What to produce: Down to the final line, print the records again exactly.

Material provided:
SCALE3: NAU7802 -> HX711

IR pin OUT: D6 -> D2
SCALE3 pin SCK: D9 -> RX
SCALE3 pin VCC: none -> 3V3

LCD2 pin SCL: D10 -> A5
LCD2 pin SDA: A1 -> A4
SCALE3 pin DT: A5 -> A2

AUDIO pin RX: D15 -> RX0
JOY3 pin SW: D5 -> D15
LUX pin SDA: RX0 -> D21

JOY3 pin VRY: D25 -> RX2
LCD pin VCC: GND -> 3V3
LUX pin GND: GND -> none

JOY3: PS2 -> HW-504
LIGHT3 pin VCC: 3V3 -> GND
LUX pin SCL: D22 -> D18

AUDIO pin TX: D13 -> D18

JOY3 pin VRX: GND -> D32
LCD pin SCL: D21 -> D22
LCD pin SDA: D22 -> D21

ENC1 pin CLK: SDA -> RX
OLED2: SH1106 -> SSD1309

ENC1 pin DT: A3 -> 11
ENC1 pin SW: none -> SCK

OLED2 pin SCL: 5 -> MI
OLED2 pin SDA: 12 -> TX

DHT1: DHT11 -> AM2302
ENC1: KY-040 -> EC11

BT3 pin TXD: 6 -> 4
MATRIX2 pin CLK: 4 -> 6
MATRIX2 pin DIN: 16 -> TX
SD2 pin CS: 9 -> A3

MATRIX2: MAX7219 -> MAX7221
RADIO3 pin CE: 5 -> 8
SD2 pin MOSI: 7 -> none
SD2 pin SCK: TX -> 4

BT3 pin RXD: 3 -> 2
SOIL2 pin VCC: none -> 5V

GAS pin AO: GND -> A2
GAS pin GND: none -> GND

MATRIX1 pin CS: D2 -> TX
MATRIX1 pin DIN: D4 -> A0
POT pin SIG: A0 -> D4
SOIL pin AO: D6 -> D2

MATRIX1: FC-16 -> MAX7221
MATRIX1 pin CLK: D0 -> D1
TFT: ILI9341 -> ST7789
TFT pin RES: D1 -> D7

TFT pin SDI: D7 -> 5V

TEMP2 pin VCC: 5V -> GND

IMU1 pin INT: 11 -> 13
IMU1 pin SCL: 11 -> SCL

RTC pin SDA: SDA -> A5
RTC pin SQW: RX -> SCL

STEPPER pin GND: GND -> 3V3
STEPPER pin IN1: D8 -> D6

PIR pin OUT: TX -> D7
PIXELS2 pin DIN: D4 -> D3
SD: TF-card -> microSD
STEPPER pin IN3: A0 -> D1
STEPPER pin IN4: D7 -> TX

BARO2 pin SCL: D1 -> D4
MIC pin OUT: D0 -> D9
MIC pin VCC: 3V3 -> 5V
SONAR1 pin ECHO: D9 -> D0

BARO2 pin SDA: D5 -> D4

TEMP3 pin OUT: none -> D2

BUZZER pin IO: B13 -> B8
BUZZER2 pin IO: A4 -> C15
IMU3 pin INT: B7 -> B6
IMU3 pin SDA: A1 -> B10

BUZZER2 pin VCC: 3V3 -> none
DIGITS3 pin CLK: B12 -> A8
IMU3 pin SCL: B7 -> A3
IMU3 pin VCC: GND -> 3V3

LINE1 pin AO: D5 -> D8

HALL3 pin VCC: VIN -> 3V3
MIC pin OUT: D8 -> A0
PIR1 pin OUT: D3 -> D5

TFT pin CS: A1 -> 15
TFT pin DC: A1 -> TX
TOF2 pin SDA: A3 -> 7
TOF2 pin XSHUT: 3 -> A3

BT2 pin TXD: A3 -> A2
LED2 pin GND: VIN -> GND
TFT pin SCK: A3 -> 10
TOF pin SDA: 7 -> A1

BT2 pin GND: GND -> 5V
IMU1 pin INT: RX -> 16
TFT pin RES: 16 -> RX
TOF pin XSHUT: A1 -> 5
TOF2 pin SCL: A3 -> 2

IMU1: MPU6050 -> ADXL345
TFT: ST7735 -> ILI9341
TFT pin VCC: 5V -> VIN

Problem solution:
SCALE3: NAU7802 -> HX711

IR pin OUT: D6 -> D2
SCALE3 pin SCK: D9 -> RX
SCALE3 pin VCC: none -> 3V3

LCD2 pin SCL: D10 -> A5
LCD2 pin SDA: A1 -> A4
SCALE3 pin DT: A5 -> A2

AUDIO pin RX: D15 -> RX0
JOY3 pin SW: D5 -> D15
LUX pin SDA: RX0 -> D21

JOY3 pin VRY: D25 -> RX2
LCD pin VCC: GND -> 3V3
LUX pin GND: GND -> none

JOY3: PS2 -> HW-504
LIGHT3 pin VCC: 3V3 -> GND
LUX pin SCL: D22 -> D18

AUDIO pin TX: D13 -> D18

JOY3 pin VRX: GND -> D32
LCD pin SCL: D21 -> D22
LCD pin SDA: D22 -> D21

ENC1 pin CLK: SDA -> RX
OLED2: SH1106 -> SSD1309

ENC1 pin DT: A3 -> 11
ENC1 pin SW: none -> SCK

OLED2 pin SCL: 5 -> MI
OLED2 pin SDA: 12 -> TX

DHT1: DHT11 -> AM2302
ENC1: KY-040 -> EC11

BT3 pin TXD: 6 -> 4
MATRIX2 pin CLK: 4 -> 6
MATRIX2 pin DIN: 16 -> TX
SD2 pin CS: 9 -> A3

MATRIX2: MAX7219 -> MAX7221
RADIO3 pin CE: 5 -> 8
SD2 pin MOSI: 7 -> none
SD2 pin SCK: TX -> 4

BT3 pin RXD: 3 -> 2
SOIL2 pin VCC: none -> 5V

GAS pin AO: GND -> A2
GAS pin GND: none -> GND

MATRIX1 pin CS: D2 -> TX
MATRIX1 pin DIN: D4 -> A0
POT pin SIG: A0 -> D4
SOIL pin AO: D6 -> D2

MATRIX1: FC-16 -> MAX7221
MATRIX1 pin CLK: D0 -> D1
TFT: ILI9341 -> ST7789
TFT pin RES: D1 -> D7

TFT pin SDI: D7 -> 5V

TEMP2 pin VCC: 5V -> GND

IMU1 pin INT: 11 -> 13
IMU1 pin SCL: 11 -> SCL

RTC pin SDA: SDA -> A5
RTC pin SQW: RX -> SCL

STEPPER pin GND: GND -> 3V3
STEPPER pin IN1: D8 -> D6

PIR pin OUT: TX -> D7
PIXELS2 pin DIN: D4 -> D3
SD: TF-card -> microSD
STEPPER pin IN3: A0 -> D1
STEPPER pin IN4: D7 -> TX

BARO2 pin SCL: D1 -> D4
MIC pin OUT: D0 -> D9
MIC pin VCC: 3V3 -> 5V
SONAR1 pin ECHO: D9 -> D0

BARO2 pin SDA: D5 -> D4

TEMP3 pin OUT: none -> D2

BUZZER pin IO: B13 -> B8
BUZZER2 pin IO: A4 -> C15
IMU3 pin INT: B7 -> B6
IMU3 pin SDA: A1 -> B10

BUZZER2 pin VCC: 3V3 -> none
DIGITS3 pin CLK: B12 -> A8
IMU3 pin SCL: B7 -> A3
IMU3 pin VCC: GND -> 3V3

LINE1 pin AO: D5 -> D8

HALL3 pin VCC: VIN -> 3V3
MIC pin OUT: D8 -> A0
PIR1 pin OUT: D3 -> D5

TFT pin CS: A1 -> 15
TFT pin DC: A1 -> TX
TOF2 pin SDA: A3 -> 7
TOF2 pin XSHUT: 3 -> A3

BT2 pin TXD: A3 -> A2
LED2 pin GND: VIN -> GND
TFT pin SCK: A3 -> 10
TOF pin SDA: 7 -> A1

BT2 pin GND: GND -> 5V
IMU1 pin INT: RX -> 16
TFT pin RES: 16 -> RX
TOF pin XSHUT: A1 -> 5
TOF2 pin SCL: A3 -> 2

IMU1: MPU6050 -> ADXL345
TFT: ST7735 -> ILI9341
TFT pin VCC: 5V -> VIN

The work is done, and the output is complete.